Problem to work on >> Apart from the images, the records below need to be copied exactly.

[Coordinate-based change listings]
☆ ☆ ☆ ☆ ☆

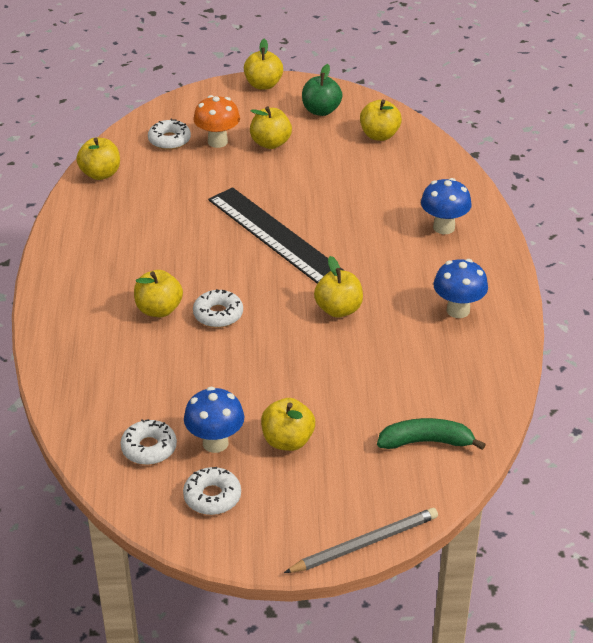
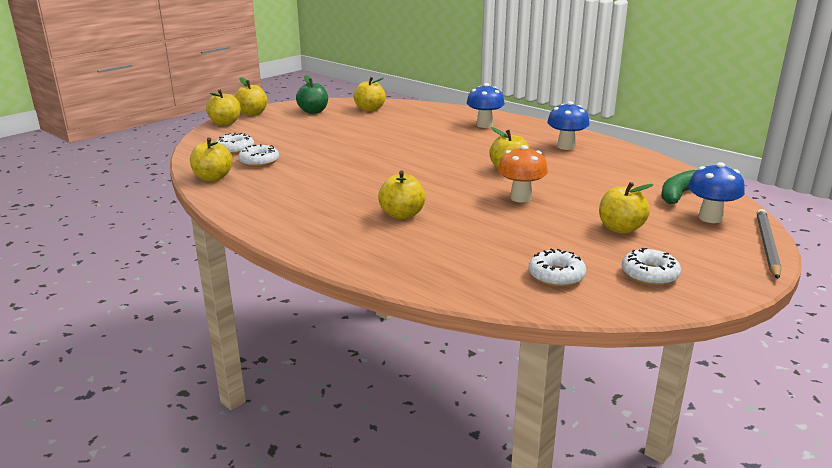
camera: 45 degrees left, 15 degrees down
(215, 443) = (587, 251): blue mushroom -> blue mushroom (710, 218)
(217, 142) = (272, 140): orange mushroom -> orange mushroom (520, 198)
(218, 314) = (445, 200): white donut -> white donut (259, 161)
(270, 143) = (310, 130): yellow apple -> yellow apple (225, 123)
(275, 236) = (400, 159): black ruler -> none

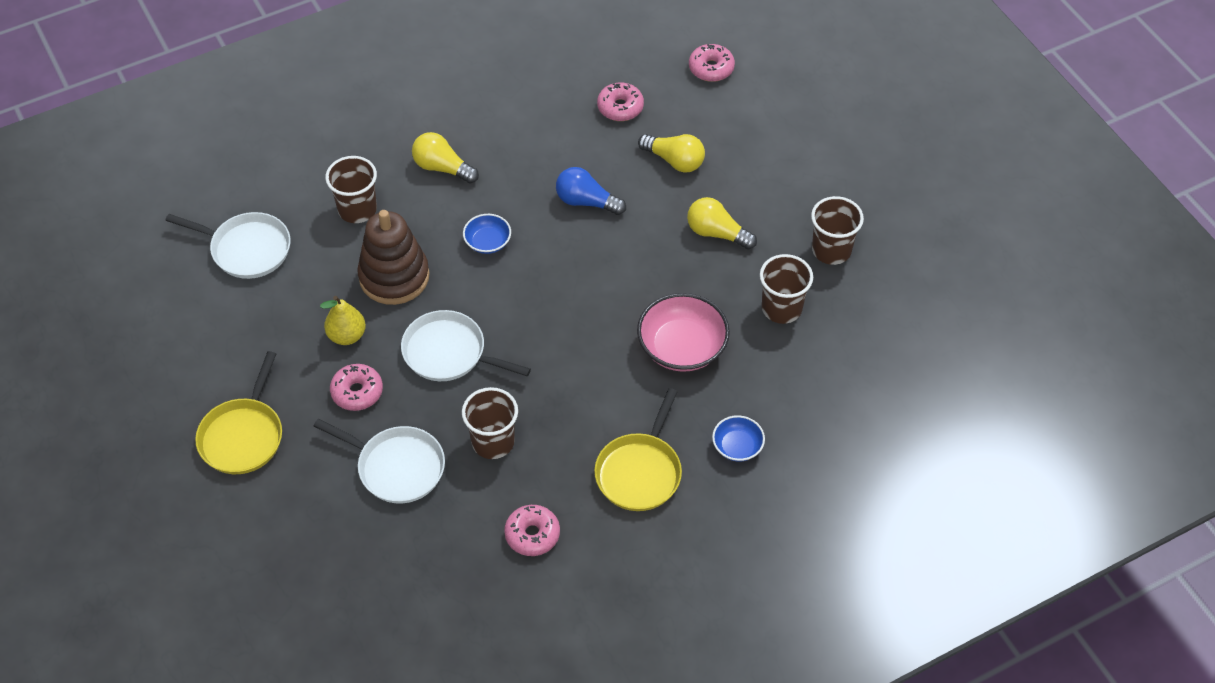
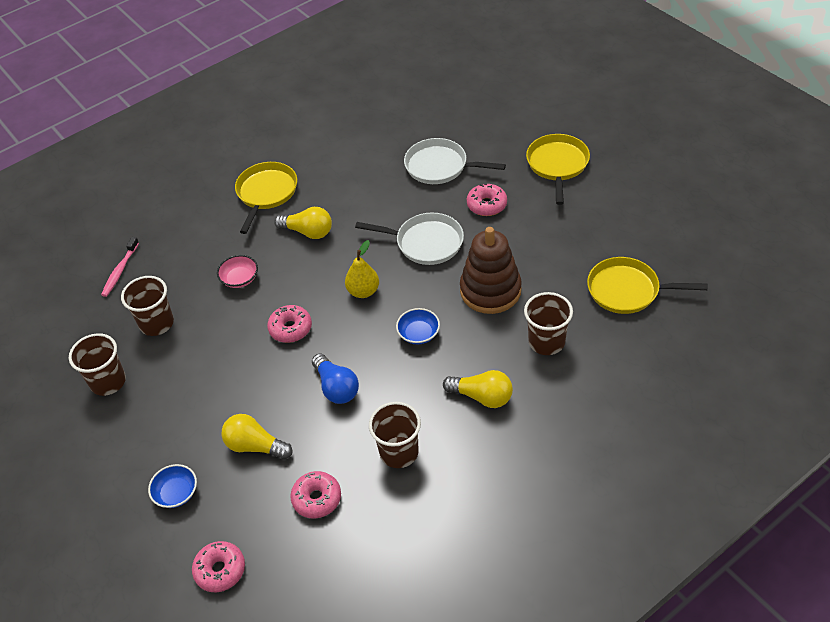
camera: 175 degrees right, 5 degrees down
(247, 249) = (627, 290): white pan -> yellow pan
(347, 336) = (511, 240): yellow pear -> yellow pear (363, 291)
(493, 442) = (375, 192): brown cup -> brown cup (399, 452)
(532, 535) = (336, 147): pink donut -> pink donut (290, 328)
(586, 202) = (336, 387): blue light bulb -> blue light bulb turned 45 degrees clockwise
(682, 347) = (240, 279): pink bowl -> pink bowl, size x0.55
(716, 233) = (212, 379): yellow light bulb -> yellow light bulb (308, 232)
(737, 446) = (196, 220): blue bowl -> blue bowl (176, 493)
(833, 388) = (120, 271): none -> pink toothbrush

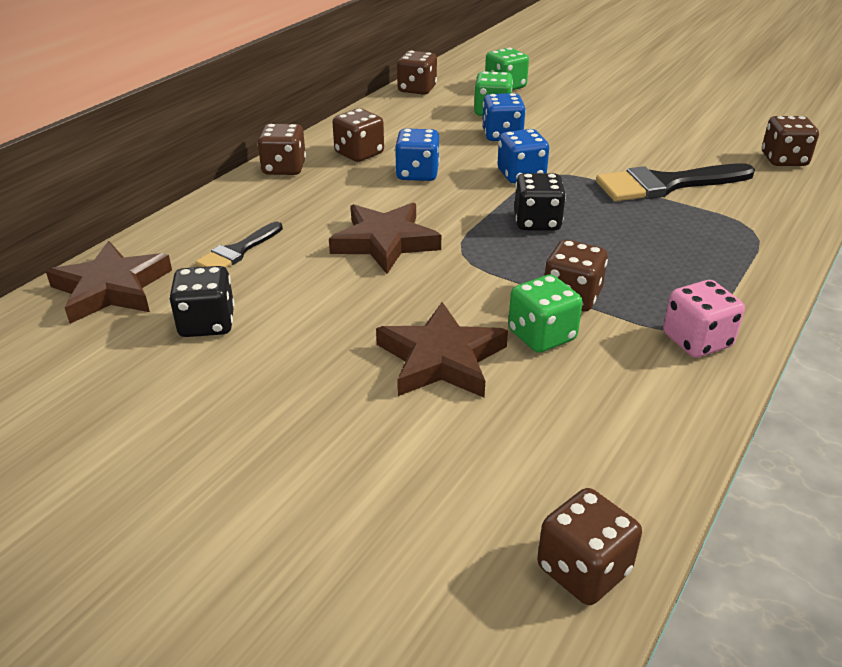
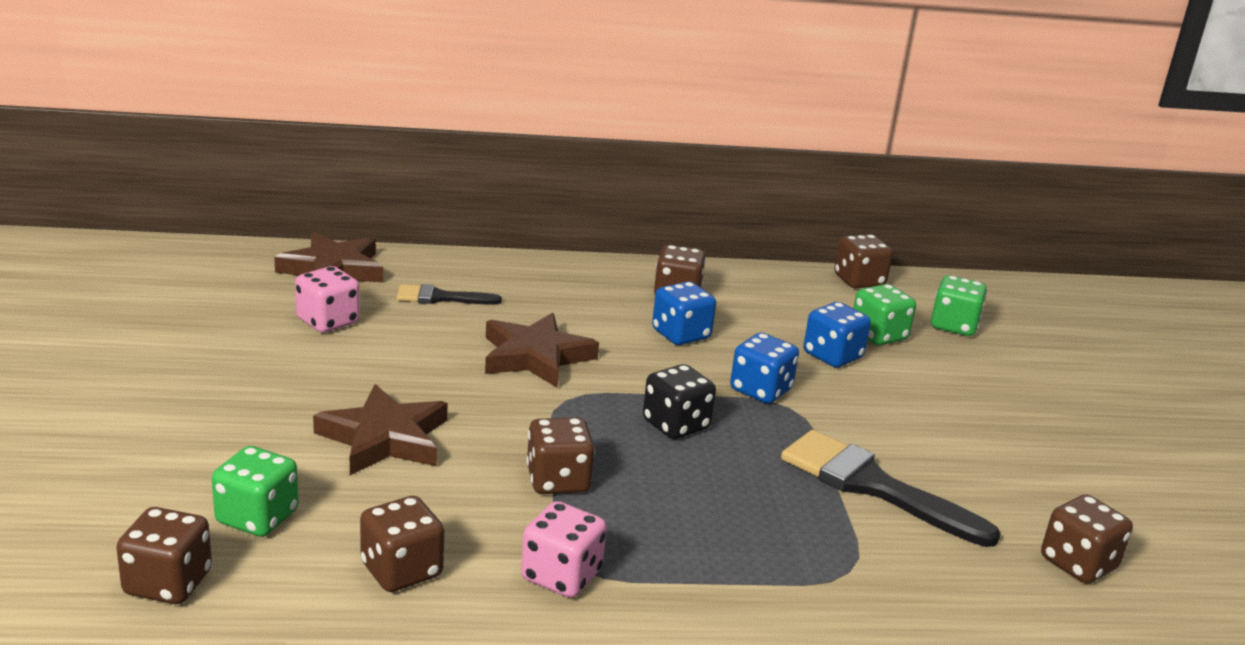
camera: 50 degrees right, 10 degrees down
(207, 323) = (328, 321): black dice -> pink dice
(284, 168) = (598, 270): brown dice -> brown dice (401, 570)
(541, 335) = (473, 480): green dice -> green dice (257, 517)

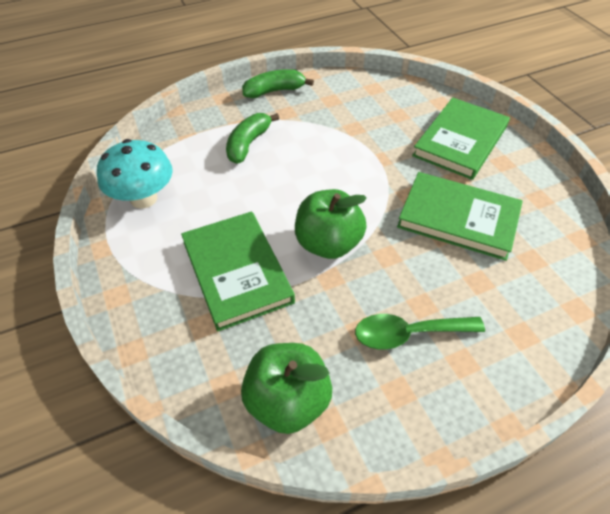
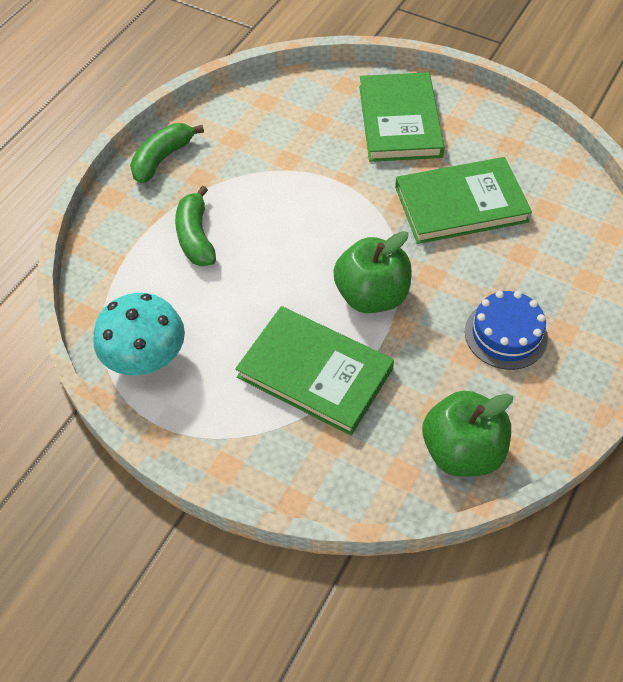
camera: 35 degrees left, 5 degrees up
(409, 333) = (505, 334): green spoon -> blue cake

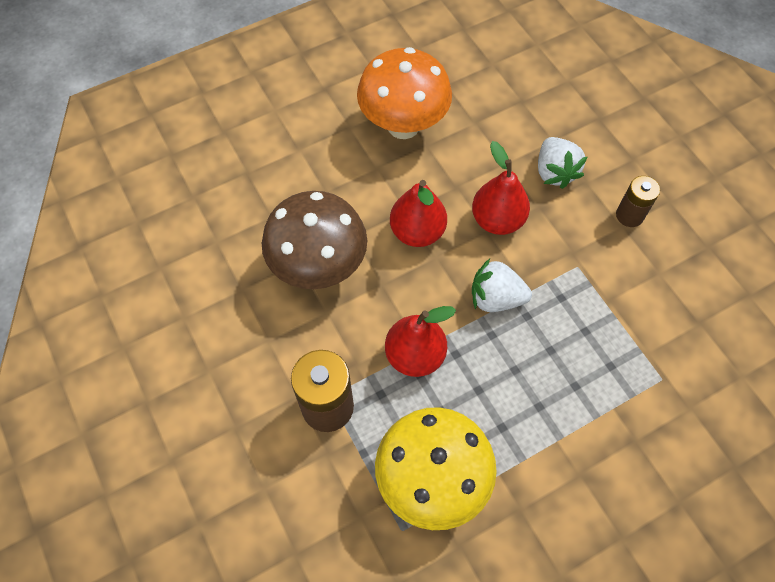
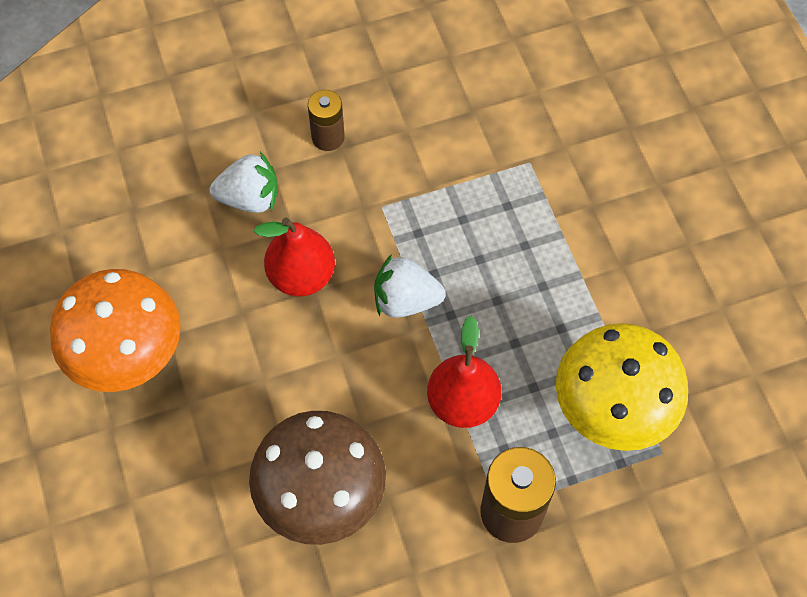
camera: 80 degrees left, 0 degrees up
(417, 232) = (297, 370): red pear -> none
(496, 298) = (405, 300): white strawberry -> white strawberry turned 75 degrees clockwise

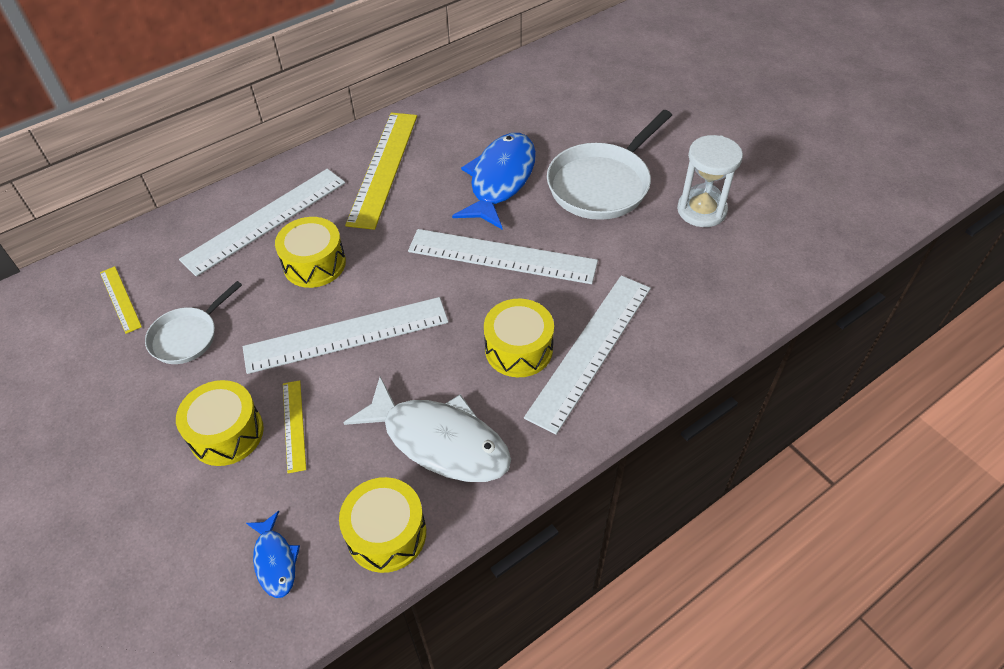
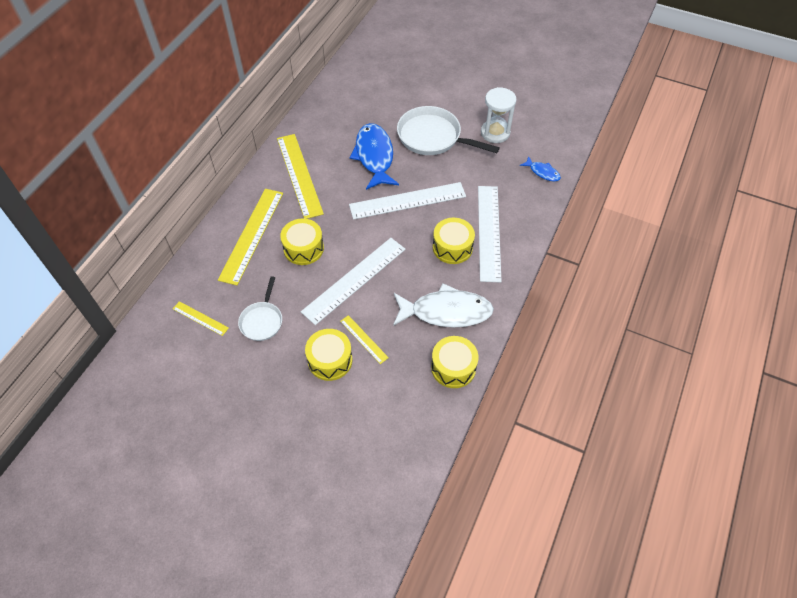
camera: 30 degrees left, 5 degrees up
(265, 220) = (251, 235): white ruler -> yellow ruler
(275, 561) = (408, 407): blue fish -> blue fish (542, 172)
(602, 184) = (433, 137): white pan -> white pan turned 105 degrees clockwise

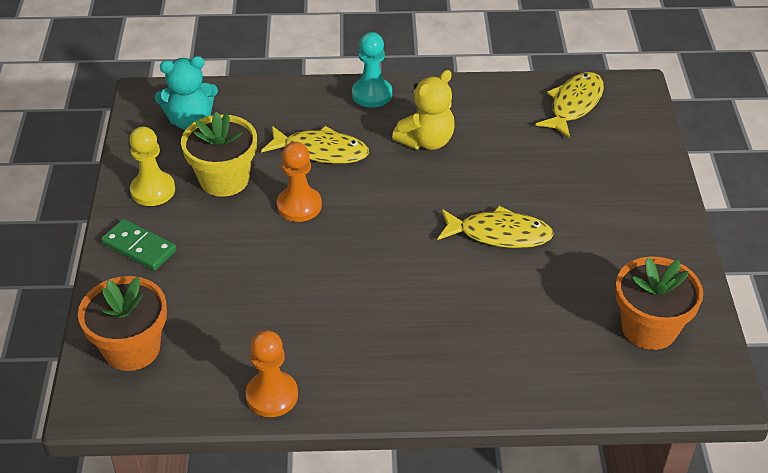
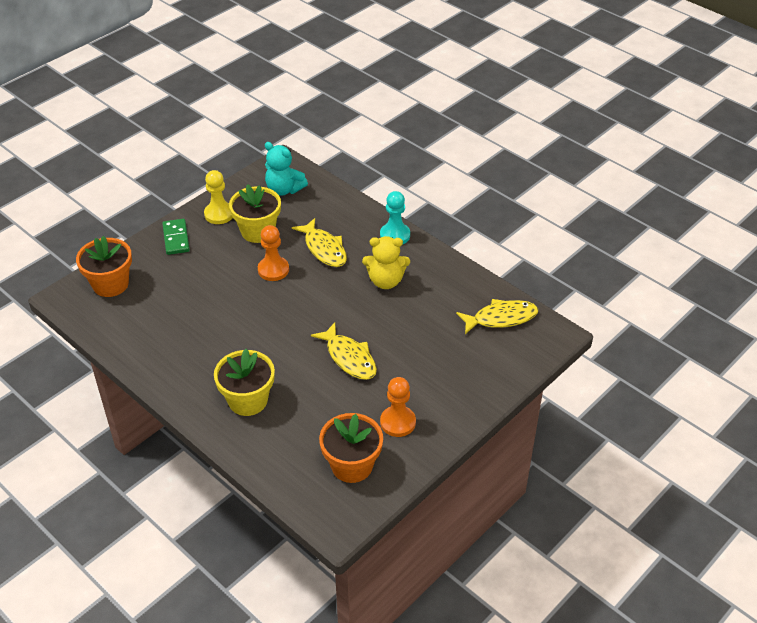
camera: 45 degrees right, 0 degrees up
(272, 395) = (135, 351): orange pawn -> orange pawn (398, 422)
(466, 348) = (248, 400): none -> yellow flower pot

☆ ☆ ☆ ☆ ☆

Your response >>
camera: 45 degrees left, 15 degrees down
(215, 443) = (587, 251): blue mushroom -> blue mushroom (710, 218)
(217, 142) = (272, 140): orange mushroom -> orange mushroom (520, 198)
(218, 314) = (445, 200): white donut -> white donut (259, 161)
(270, 143) = (310, 130): yellow apple -> yellow apple (225, 123)
(275, 236) = (400, 159): black ruler -> none

camera: 175 degrees right, 5 degrees down
(247, 249) = (627, 290): white pan -> yellow pan
(347, 336) = (511, 240): yellow pear -> yellow pear (363, 291)
(493, 442) = (375, 192): brown cup -> brown cup (399, 452)
(532, 535) = (336, 147): pink donut -> pink donut (290, 328)
(586, 202) = (336, 387): blue light bulb -> blue light bulb turned 45 degrees clockwise
(682, 347) = (240, 279): pink bowl -> pink bowl, size x0.55
(716, 233) = (212, 379): yellow light bulb -> yellow light bulb (308, 232)
(737, 446) = (196, 220): blue bowl -> blue bowl (176, 493)
(833, 388) = (120, 271): none -> pink toothbrush

camera: 50 degrees right, 10 degrees down
(207, 323) = (328, 321): black dice -> pink dice
(284, 168) = (598, 270): brown dice -> brown dice (401, 570)
(541, 335) = (473, 480): green dice -> green dice (257, 517)

camera: 35 degrees left, 5 degrees up
(409, 333) = (505, 334): green spoon -> blue cake

camera: 80 degrees left, 0 degrees up
(417, 232) = (297, 370): red pear -> none
(496, 298) = (405, 300): white strawberry -> white strawberry turned 75 degrees clockwise

camera: 30 degrees left, 5 degrees up
(265, 220) = (251, 235): white ruler -> yellow ruler
(275, 561) = (408, 407): blue fish -> blue fish (542, 172)
(602, 184) = (433, 137): white pan -> white pan turned 105 degrees clockwise

camera: 45 degrees right, 0 degrees up
(272, 395) = (135, 351): orange pawn -> orange pawn (398, 422)
(466, 348) = (248, 400): none -> yellow flower pot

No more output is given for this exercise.